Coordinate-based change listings

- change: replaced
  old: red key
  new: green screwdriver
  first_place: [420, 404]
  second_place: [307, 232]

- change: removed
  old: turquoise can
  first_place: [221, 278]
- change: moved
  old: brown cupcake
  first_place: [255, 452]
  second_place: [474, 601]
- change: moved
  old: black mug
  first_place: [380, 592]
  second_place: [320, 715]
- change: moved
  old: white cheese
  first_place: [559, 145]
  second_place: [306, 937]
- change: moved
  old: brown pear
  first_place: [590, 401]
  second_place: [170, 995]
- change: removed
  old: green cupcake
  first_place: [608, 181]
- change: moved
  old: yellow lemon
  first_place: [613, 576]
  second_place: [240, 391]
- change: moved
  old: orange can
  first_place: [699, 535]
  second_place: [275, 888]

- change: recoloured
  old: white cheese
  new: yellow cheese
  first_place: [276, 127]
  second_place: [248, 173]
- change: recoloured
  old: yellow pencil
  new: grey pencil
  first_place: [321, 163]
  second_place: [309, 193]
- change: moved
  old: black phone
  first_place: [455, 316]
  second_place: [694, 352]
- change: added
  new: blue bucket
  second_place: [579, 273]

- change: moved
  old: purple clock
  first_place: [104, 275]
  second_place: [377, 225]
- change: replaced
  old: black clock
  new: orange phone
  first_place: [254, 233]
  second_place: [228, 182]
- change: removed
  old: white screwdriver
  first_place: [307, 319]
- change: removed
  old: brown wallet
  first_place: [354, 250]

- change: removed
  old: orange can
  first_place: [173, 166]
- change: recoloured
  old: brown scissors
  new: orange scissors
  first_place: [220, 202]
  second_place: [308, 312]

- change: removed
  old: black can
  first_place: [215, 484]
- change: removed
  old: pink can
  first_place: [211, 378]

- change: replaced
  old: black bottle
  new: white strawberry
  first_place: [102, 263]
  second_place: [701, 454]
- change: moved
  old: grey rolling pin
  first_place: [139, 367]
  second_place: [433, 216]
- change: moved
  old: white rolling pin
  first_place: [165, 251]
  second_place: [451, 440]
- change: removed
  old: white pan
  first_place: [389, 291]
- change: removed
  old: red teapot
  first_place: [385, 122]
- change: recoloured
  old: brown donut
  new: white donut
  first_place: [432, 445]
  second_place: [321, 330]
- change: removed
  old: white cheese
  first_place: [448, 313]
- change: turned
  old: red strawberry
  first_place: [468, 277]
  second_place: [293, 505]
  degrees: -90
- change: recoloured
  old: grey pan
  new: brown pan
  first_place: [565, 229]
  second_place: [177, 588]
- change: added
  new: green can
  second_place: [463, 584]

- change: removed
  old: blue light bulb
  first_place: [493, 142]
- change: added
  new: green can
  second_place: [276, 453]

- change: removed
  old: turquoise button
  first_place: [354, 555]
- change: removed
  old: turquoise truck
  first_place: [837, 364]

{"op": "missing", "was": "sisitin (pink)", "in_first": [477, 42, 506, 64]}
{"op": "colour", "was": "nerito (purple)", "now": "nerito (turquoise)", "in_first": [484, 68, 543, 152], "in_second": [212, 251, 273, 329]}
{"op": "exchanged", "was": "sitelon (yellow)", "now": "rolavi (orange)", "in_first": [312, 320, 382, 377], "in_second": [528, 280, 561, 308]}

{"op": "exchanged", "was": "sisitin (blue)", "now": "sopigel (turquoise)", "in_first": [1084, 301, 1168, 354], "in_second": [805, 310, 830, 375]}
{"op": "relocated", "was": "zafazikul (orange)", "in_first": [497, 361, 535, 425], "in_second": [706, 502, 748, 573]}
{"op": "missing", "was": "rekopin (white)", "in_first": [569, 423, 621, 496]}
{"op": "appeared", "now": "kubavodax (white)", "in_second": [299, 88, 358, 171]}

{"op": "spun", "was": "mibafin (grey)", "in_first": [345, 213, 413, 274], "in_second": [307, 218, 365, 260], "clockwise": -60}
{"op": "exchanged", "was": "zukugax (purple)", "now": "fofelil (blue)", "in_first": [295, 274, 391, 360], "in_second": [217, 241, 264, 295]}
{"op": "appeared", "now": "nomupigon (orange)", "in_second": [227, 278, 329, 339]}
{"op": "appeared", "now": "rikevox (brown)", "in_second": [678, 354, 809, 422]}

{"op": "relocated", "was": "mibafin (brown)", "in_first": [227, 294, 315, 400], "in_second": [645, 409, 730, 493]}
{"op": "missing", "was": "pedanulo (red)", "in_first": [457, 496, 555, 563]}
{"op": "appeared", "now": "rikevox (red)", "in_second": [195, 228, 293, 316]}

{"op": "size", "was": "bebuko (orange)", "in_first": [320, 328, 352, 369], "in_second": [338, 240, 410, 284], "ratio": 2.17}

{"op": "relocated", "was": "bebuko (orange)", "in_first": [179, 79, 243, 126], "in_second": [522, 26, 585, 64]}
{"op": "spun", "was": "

__Task to carry out__
Retype every line above with nothing changed.

__Response area__
- change: replaced
  old: red key
  new: green screwdriver
  first_place: [420, 404]
  second_place: [307, 232]

- change: removed
  old: turquoise can
  first_place: [221, 278]
- change: moved
  old: brown cupcake
  first_place: [255, 452]
  second_place: [474, 601]
- change: moved
  old: black mug
  first_place: [380, 592]
  second_place: [320, 715]
- change: moved
  old: white cheese
  first_place: [559, 145]
  second_place: [306, 937]
- change: moved
  old: brown pear
  first_place: [590, 401]
  second_place: [170, 995]
- change: removed
  old: green cupcake
  first_place: [608, 181]
- change: moved
  old: yellow lemon
  first_place: [613, 576]
  second_place: [240, 391]
- change: moved
  old: orange can
  first_place: [699, 535]
  second_place: [275, 888]

- change: recoloured
  old: white cheese
  new: yellow cheese
  first_place: [276, 127]
  second_place: [248, 173]
- change: recoloured
  old: yellow pencil
  new: grey pencil
  first_place: [321, 163]
  second_place: [309, 193]
- change: moved
  old: black phone
  first_place: [455, 316]
  second_place: [694, 352]
- change: added
  new: blue bucket
  second_place: [579, 273]

- change: moved
  old: purple clock
  first_place: [104, 275]
  second_place: [377, 225]
- change: replaced
  old: black clock
  new: orange phone
  first_place: [254, 233]
  second_place: [228, 182]
- change: removed
  old: white screwdriver
  first_place: [307, 319]
- change: removed
  old: brown wallet
  first_place: [354, 250]

- change: removed
  old: orange can
  first_place: [173, 166]
- change: recoloured
  old: brown scissors
  new: orange scissors
  first_place: [220, 202]
  second_place: [308, 312]

- change: removed
  old: black can
  first_place: [215, 484]
- change: removed
  old: pink can
  first_place: [211, 378]

- change: replaced
  old: black bottle
  new: white strawberry
  first_place: [102, 263]
  second_place: [701, 454]
- change: moved
  old: grey rolling pin
  first_place: [139, 367]
  second_place: [433, 216]
- change: moved
  old: white rolling pin
  first_place: [165, 251]
  second_place: [451, 440]
- change: removed
  old: white pan
  first_place: [389, 291]
- change: removed
  old: red teapot
  first_place: [385, 122]
- change: recoloured
  old: brown donut
  new: white donut
  first_place: [432, 445]
  second_place: [321, 330]
- change: removed
  old: white cheese
  first_place: [448, 313]
- change: turned
  old: red strawberry
  first_place: [468, 277]
  second_place: [293, 505]
  degrees: -90
- change: recoloured
  old: grey pan
  new: brown pan
  first_place: [565, 229]
  second_place: [177, 588]
- change: added
  new: green can
  second_place: [463, 584]

- change: removed
  old: blue light bulb
  first_place: [493, 142]
- change: added
  new: green can
  second_place: [276, 453]

- change: removed
  old: turquoise button
  first_place: [354, 555]
- change: removed
  old: turquoise truck
  first_place: [837, 364]

{"op": "missing", "was": "sisitin (pink)", "in_first": [477, 42, 506, 64]}
{"op": "colour", "was": "nerito (purple)", "now": "nerito (turquoise)", "in_first": [484, 68, 543, 152], "in_second": [212, 251, 273, 329]}
{"op": "exchanged", "was": "sitelon (yellow)", "now": "rolavi (orange)", "in_first": [312, 320, 382, 377], "in_second": [528, 280, 561, 308]}

{"op": "exchanged", "was": "sisitin (blue)", "now": "sopigel (turquoise)", "in_first": [1084, 301, 1168, 354], "in_second": [805, 310, 830, 375]}
{"op": "relocated", "was": "zafazikul (orange)", "in_first": [497, 361, 535, 425], "in_second": [706, 502, 748, 573]}
{"op": "missing", "was": "rekopin (white)", "in_first": [569, 423, 621, 496]}
{"op": "appeared", "now": "kubavodax (white)", "in_second": [299, 88, 358, 171]}

{"op": "spun", "was": "mibafin (grey)", "in_first": [345, 213, 413, 274], "in_second": [307, 218, 365, 260], "clockwise": -60}
{"op": "exchanged", "was": "zukugax (purple)", "now": "fofelil (blue)", "in_first": [295, 274, 391, 360], "in_second": [217, 241, 264, 295]}
{"op": "appeared", "now": "nomupigon (orange)", "in_second": [227, 278, 329, 339]}
{"op": "appeared", "now": "rikevox (brown)", "in_second": [678, 354, 809, 422]}

{"op": "relocated", "was": "mibafin (brown)", "in_first": [227, 294, 315, 400], "in_second": [645, 409, 730, 493]}
{"op": "missing", "was": "pedanulo (red)", "in_first": [457, 496, 555, 563]}
{"op": "appeared", "now": "rikevox (red)", "in_second": [195, 228, 293, 316]}

{"op": "size", "was": "bebuko (orange)", "in_first": [320, 328, 352, 369], "in_second": [338, 240, 410, 284], "ratio": 2.17}

{"op": "relocated", "was": "bebuko (orange)", "in_first": [179, 79, 243, 126], "in_second": [522, 26, 585, 64]}
{"op": "spun", "was": "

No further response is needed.